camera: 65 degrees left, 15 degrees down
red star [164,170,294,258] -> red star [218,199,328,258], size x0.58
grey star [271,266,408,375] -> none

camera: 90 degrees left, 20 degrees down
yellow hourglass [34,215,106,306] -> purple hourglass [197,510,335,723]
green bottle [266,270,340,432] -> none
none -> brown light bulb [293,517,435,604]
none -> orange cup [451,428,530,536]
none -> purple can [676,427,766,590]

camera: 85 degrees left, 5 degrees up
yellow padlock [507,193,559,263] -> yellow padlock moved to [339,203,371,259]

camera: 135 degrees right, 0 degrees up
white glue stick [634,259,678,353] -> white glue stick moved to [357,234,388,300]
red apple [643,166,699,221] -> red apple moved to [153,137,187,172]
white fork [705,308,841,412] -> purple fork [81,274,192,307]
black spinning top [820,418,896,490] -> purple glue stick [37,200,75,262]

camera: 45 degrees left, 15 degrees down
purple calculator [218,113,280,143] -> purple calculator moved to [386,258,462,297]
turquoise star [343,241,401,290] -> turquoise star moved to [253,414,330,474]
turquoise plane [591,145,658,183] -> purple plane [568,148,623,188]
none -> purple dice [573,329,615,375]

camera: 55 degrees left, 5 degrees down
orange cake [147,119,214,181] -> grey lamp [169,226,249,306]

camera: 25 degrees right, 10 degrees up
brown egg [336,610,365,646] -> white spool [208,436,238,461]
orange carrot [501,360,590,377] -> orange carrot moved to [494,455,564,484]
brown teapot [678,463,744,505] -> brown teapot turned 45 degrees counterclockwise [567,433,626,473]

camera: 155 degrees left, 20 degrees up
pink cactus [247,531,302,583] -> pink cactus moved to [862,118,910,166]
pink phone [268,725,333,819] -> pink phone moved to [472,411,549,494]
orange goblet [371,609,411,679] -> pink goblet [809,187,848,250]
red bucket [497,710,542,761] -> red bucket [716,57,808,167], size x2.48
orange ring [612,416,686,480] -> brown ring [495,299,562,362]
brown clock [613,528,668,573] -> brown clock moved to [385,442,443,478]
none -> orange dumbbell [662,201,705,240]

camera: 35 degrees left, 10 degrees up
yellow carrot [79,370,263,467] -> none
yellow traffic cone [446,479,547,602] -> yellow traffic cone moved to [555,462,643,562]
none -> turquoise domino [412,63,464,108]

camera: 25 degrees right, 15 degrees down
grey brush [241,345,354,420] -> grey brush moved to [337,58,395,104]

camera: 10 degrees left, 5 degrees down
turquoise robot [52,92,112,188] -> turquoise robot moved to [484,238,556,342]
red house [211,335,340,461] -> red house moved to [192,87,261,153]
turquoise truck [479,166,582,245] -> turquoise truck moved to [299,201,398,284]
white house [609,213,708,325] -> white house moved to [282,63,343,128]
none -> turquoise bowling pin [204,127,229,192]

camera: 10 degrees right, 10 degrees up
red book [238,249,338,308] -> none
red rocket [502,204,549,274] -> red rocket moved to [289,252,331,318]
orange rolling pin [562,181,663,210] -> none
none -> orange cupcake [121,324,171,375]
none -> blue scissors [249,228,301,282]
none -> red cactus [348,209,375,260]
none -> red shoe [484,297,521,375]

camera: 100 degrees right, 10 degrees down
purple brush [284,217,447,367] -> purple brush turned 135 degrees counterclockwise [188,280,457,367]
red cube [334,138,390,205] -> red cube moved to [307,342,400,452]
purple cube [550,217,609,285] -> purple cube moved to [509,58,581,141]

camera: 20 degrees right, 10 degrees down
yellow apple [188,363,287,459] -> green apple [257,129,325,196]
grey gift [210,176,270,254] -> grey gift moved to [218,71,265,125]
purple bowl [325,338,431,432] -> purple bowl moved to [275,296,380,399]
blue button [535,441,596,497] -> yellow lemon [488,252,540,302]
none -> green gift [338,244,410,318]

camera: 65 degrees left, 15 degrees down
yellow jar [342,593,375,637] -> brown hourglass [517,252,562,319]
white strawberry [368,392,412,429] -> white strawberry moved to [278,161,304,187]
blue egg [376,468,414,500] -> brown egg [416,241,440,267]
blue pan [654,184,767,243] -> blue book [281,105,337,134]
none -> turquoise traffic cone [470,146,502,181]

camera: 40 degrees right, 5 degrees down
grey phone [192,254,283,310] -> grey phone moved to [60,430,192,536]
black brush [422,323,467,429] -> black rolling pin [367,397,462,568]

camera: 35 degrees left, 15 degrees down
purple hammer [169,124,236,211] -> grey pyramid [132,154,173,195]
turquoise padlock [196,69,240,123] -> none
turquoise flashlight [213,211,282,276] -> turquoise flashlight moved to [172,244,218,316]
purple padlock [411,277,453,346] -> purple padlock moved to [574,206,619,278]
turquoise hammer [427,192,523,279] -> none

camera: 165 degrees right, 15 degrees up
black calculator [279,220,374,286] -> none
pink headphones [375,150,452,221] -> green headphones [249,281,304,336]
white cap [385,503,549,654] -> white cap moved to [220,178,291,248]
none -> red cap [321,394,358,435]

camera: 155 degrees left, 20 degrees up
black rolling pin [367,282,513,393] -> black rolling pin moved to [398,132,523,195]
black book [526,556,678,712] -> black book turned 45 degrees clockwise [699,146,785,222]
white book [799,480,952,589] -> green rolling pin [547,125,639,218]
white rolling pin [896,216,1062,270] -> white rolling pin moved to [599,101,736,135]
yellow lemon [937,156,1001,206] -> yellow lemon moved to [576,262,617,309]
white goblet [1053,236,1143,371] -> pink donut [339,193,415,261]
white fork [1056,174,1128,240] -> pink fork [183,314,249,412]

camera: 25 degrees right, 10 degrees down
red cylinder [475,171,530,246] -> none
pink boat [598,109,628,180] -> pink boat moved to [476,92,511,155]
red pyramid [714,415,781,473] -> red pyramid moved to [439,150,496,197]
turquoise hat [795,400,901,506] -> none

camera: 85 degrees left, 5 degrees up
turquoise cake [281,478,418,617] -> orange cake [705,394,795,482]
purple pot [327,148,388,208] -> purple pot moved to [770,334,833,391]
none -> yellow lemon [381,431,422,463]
_ _ _ _
Give back, exactly as written, the stretch from the line with "white cap [385,503,549,654]" through the line with "red pyramid [714,415,781,473]", and no other lines from the records above.

Result of this exercise:
white cap [385,503,549,654] -> white cap moved to [220,178,291,248]
none -> red cap [321,394,358,435]

camera: 155 degrees left, 20 degrees up
black rolling pin [367,282,513,393] -> black rolling pin moved to [398,132,523,195]
black book [526,556,678,712] -> black book turned 45 degrees clockwise [699,146,785,222]
white book [799,480,952,589] -> green rolling pin [547,125,639,218]
white rolling pin [896,216,1062,270] -> white rolling pin moved to [599,101,736,135]
yellow lemon [937,156,1001,206] -> yellow lemon moved to [576,262,617,309]
white goblet [1053,236,1143,371] -> pink donut [339,193,415,261]
white fork [1056,174,1128,240] -> pink fork [183,314,249,412]

camera: 25 degrees right, 10 degrees down
red cylinder [475,171,530,246] -> none
pink boat [598,109,628,180] -> pink boat moved to [476,92,511,155]
red pyramid [714,415,781,473] -> red pyramid moved to [439,150,496,197]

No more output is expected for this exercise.